:: RECORDS PROVIDED ::
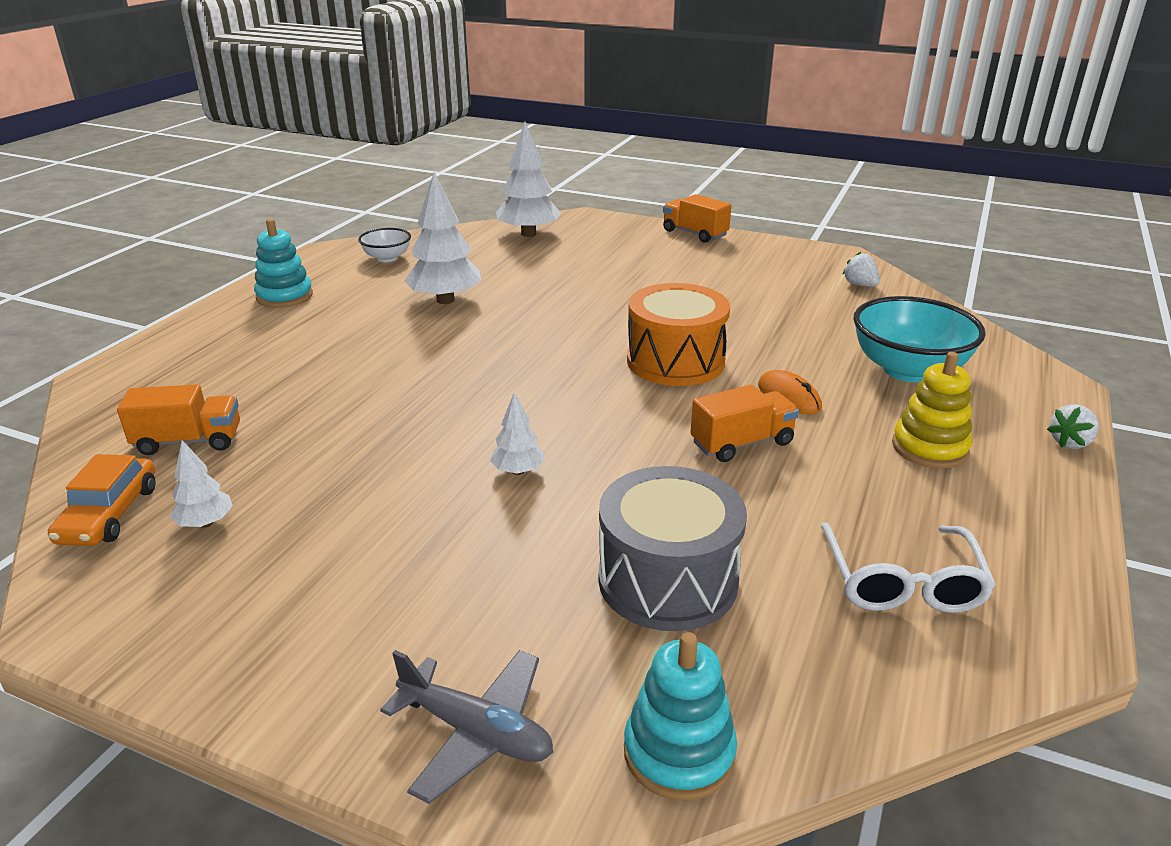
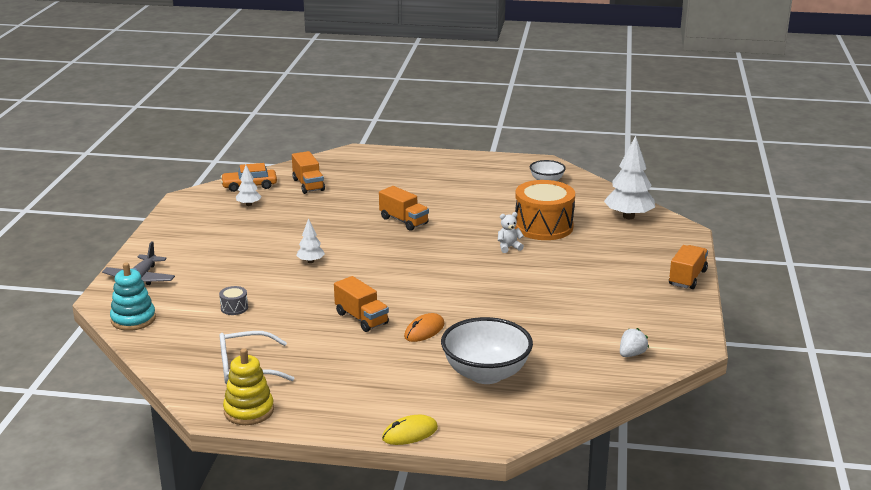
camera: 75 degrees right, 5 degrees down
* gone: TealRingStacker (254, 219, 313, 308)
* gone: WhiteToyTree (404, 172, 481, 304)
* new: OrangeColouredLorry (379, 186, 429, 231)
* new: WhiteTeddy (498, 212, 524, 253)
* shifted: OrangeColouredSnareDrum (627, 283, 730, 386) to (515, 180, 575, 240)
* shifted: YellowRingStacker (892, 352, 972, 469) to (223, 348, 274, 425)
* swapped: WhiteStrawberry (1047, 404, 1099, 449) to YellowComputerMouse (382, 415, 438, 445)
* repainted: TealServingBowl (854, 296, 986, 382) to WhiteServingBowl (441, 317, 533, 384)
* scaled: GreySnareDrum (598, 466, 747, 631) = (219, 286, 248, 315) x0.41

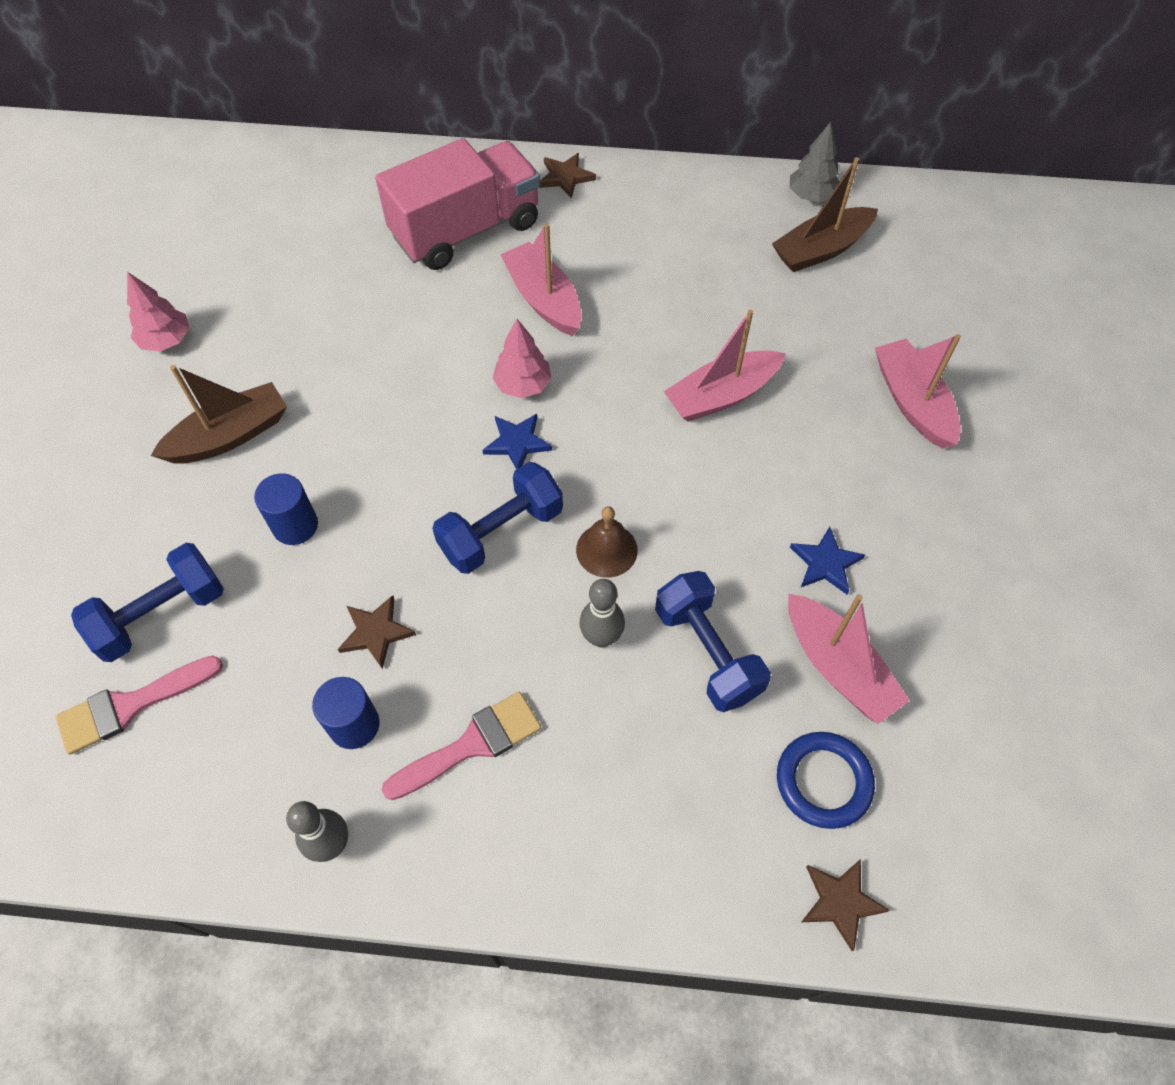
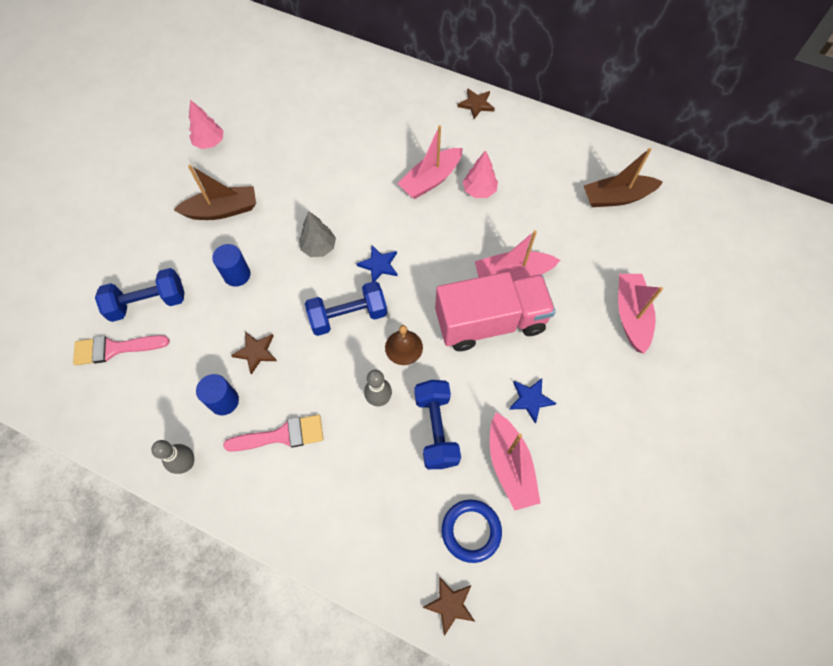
camera: 20 degrees right, 5 degrees up
* shifted: RosyLorry (375, 138, 540, 270) to (435, 272, 556, 351)
* shifted: RosyToyTree (492, 319, 552, 398) to (463, 151, 498, 198)
* shifted: GreyToyTree (790, 122, 839, 202) to (299, 212, 336, 257)
* rotated: RosyBoat (500, 223, 582, 336) = (398, 126, 463, 199) 120 degrees counterclockwise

:: EXERCISE INSTRUCTIONS ::
From the listing above, the lines starting with the one that has "186, 429, 231)" and running through the one that has "317, 533, 384)" should be copied exactly, ends included.

:: SOLUTION TO THIS PROBLEM ::
* new: OrangeColouredLorry (379, 186, 429, 231)
* new: WhiteTeddy (498, 212, 524, 253)
* shifted: OrangeColouredSnareDrum (627, 283, 730, 386) to (515, 180, 575, 240)
* shifted: YellowRingStacker (892, 352, 972, 469) to (223, 348, 274, 425)
* swapped: WhiteStrawberry (1047, 404, 1099, 449) to YellowComputerMouse (382, 415, 438, 445)
* repainted: TealServingBowl (854, 296, 986, 382) to WhiteServingBowl (441, 317, 533, 384)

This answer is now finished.